What follows is a set of records; restate each one word for word and drop the pictures.

(PROVIDED ENTRIES)

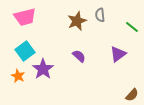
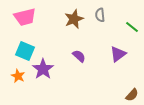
brown star: moved 3 px left, 2 px up
cyan square: rotated 30 degrees counterclockwise
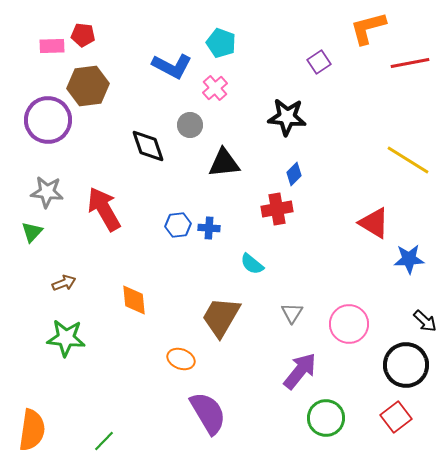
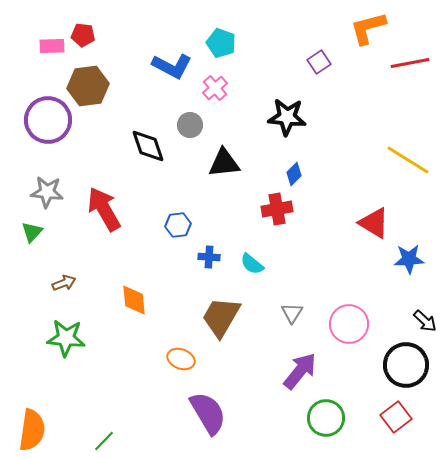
blue cross: moved 29 px down
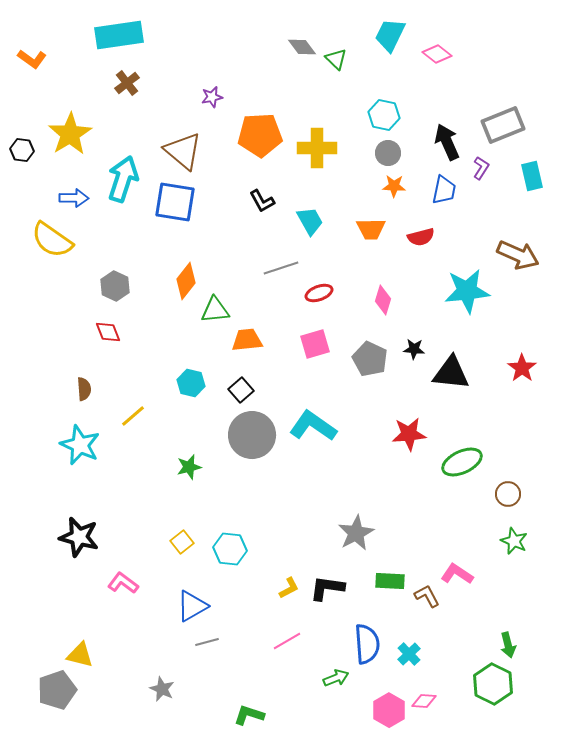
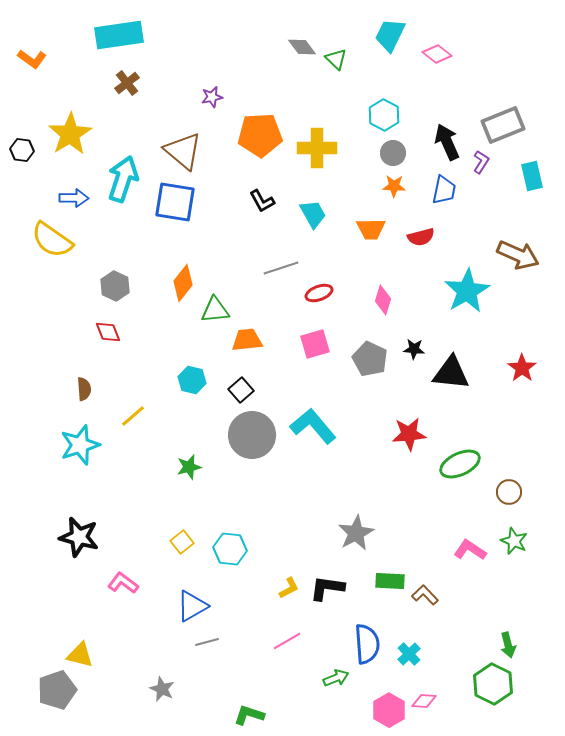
cyan hexagon at (384, 115): rotated 16 degrees clockwise
gray circle at (388, 153): moved 5 px right
purple L-shape at (481, 168): moved 6 px up
cyan trapezoid at (310, 221): moved 3 px right, 7 px up
orange diamond at (186, 281): moved 3 px left, 2 px down
cyan star at (467, 291): rotated 24 degrees counterclockwise
cyan hexagon at (191, 383): moved 1 px right, 3 px up
cyan L-shape at (313, 426): rotated 15 degrees clockwise
cyan star at (80, 445): rotated 30 degrees clockwise
green ellipse at (462, 462): moved 2 px left, 2 px down
brown circle at (508, 494): moved 1 px right, 2 px up
pink L-shape at (457, 574): moved 13 px right, 24 px up
brown L-shape at (427, 596): moved 2 px left, 1 px up; rotated 16 degrees counterclockwise
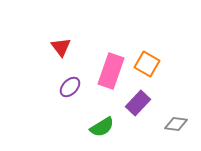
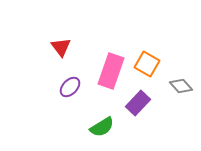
gray diamond: moved 5 px right, 38 px up; rotated 40 degrees clockwise
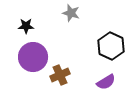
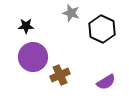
black hexagon: moved 9 px left, 17 px up
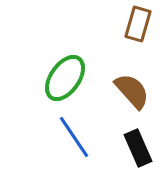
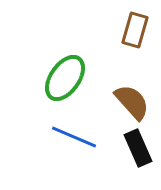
brown rectangle: moved 3 px left, 6 px down
brown semicircle: moved 11 px down
blue line: rotated 33 degrees counterclockwise
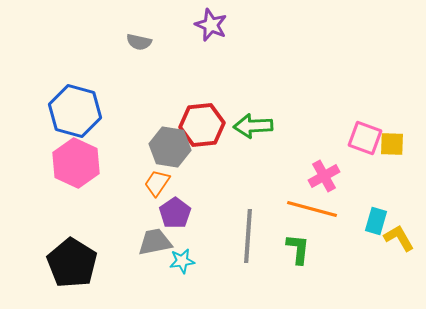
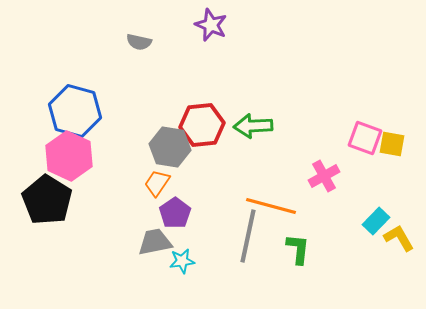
yellow square: rotated 8 degrees clockwise
pink hexagon: moved 7 px left, 7 px up
orange line: moved 41 px left, 3 px up
cyan rectangle: rotated 28 degrees clockwise
gray line: rotated 8 degrees clockwise
black pentagon: moved 25 px left, 63 px up
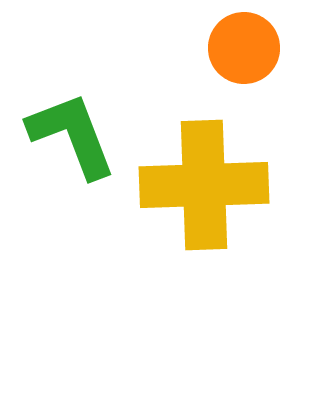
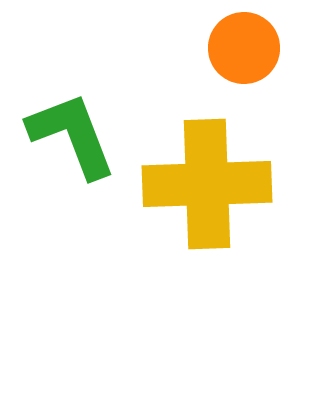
yellow cross: moved 3 px right, 1 px up
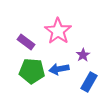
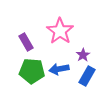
pink star: moved 2 px right
purple rectangle: rotated 24 degrees clockwise
blue rectangle: moved 2 px left, 6 px up
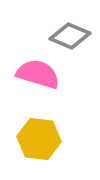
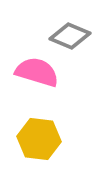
pink semicircle: moved 1 px left, 2 px up
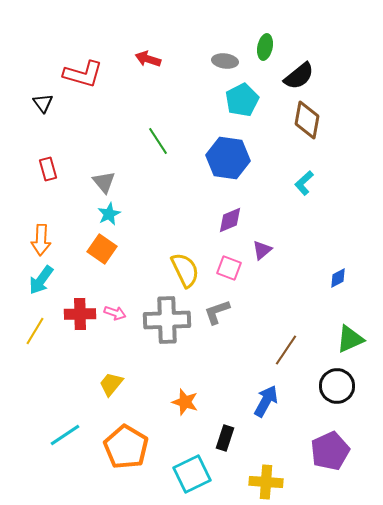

(End PROVIDED ENTRIES)

RESPONSE BELOW.
brown star: moved 3 px left, 2 px up
cyan square: rotated 30 degrees counterclockwise
blue cross: moved 29 px down
cyan hexagon at (384, 115): rotated 16 degrees clockwise
gray circle at (388, 153): moved 5 px right
purple L-shape at (481, 168): moved 6 px up
cyan trapezoid at (310, 221): moved 3 px right, 7 px up
orange diamond at (186, 281): moved 3 px left, 2 px down
cyan star at (467, 291): rotated 24 degrees counterclockwise
cyan hexagon at (191, 383): moved 1 px right, 3 px up
cyan L-shape at (313, 426): rotated 15 degrees clockwise
cyan star at (80, 445): rotated 30 degrees clockwise
green ellipse at (462, 462): moved 2 px left, 2 px down
brown circle at (508, 494): moved 1 px right, 2 px up
pink L-shape at (457, 574): moved 13 px right, 24 px up
brown L-shape at (427, 596): moved 2 px left, 1 px up; rotated 16 degrees counterclockwise
gray diamond: moved 5 px right, 38 px up; rotated 40 degrees clockwise
black hexagon: moved 9 px left, 17 px up
brown rectangle: moved 3 px left, 6 px down
brown semicircle: moved 11 px down
blue line: rotated 33 degrees counterclockwise
yellow square: rotated 8 degrees clockwise
pink hexagon: moved 7 px left, 7 px up
orange line: moved 41 px left, 3 px up
cyan rectangle: rotated 28 degrees clockwise
gray line: rotated 8 degrees clockwise
black pentagon: moved 25 px left, 63 px up
yellow cross: moved 3 px right, 1 px up
pink star: moved 2 px right
purple rectangle: rotated 24 degrees clockwise
blue rectangle: moved 2 px left, 6 px up
pink semicircle: moved 1 px left, 2 px up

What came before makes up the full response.